In the data below, find every line that has the string "degrees", and copy it.

Task inputs

· · · ·

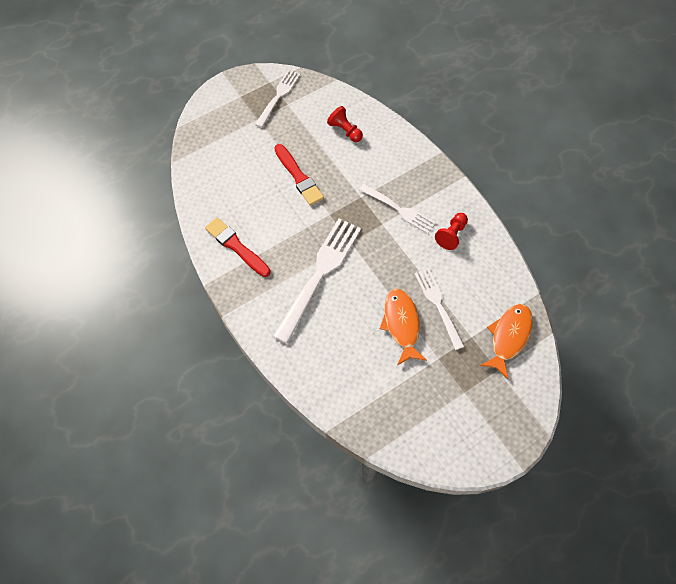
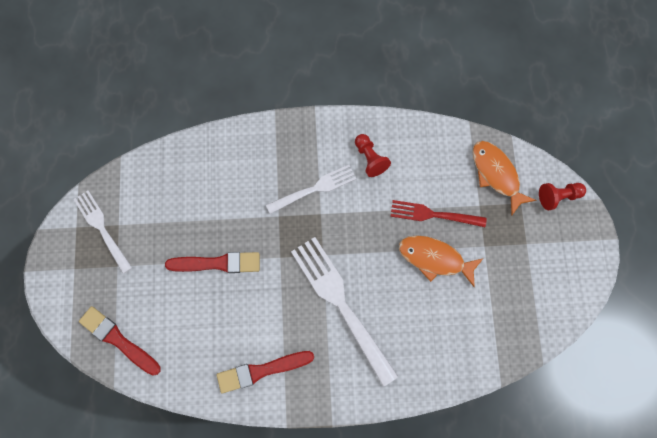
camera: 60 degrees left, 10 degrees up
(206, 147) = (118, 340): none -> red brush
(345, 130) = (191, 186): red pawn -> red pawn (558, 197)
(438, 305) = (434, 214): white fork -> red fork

· · · ·

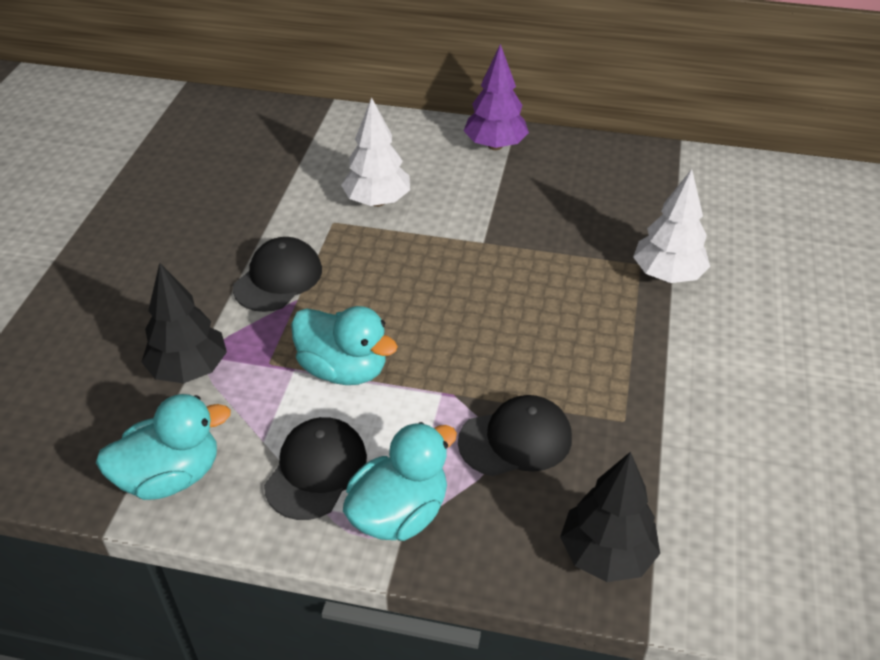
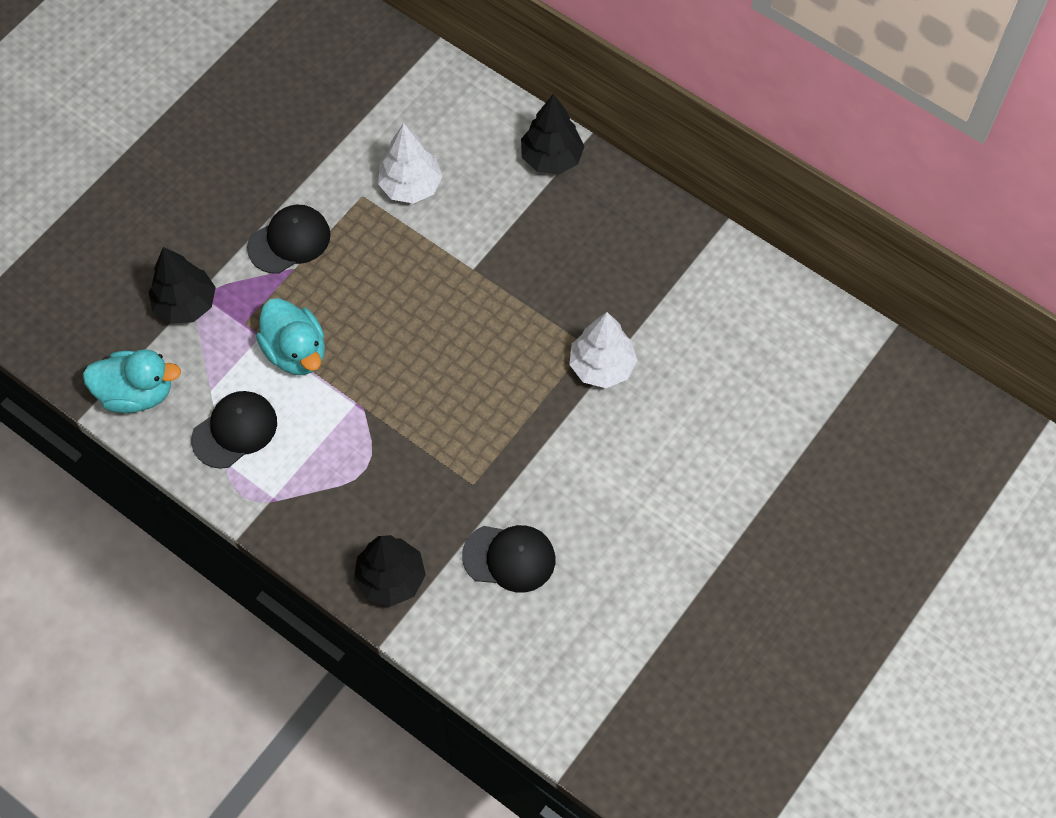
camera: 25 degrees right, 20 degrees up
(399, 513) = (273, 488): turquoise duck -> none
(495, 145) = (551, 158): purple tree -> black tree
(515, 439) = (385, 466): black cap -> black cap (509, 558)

· · · ·

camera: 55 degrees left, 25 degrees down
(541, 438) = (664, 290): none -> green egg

· · · ·

Expected answer
camera: 60 degrees left, 10 degrees up
camera: 25 degrees right, 20 degrees up
camera: 55 degrees left, 25 degrees down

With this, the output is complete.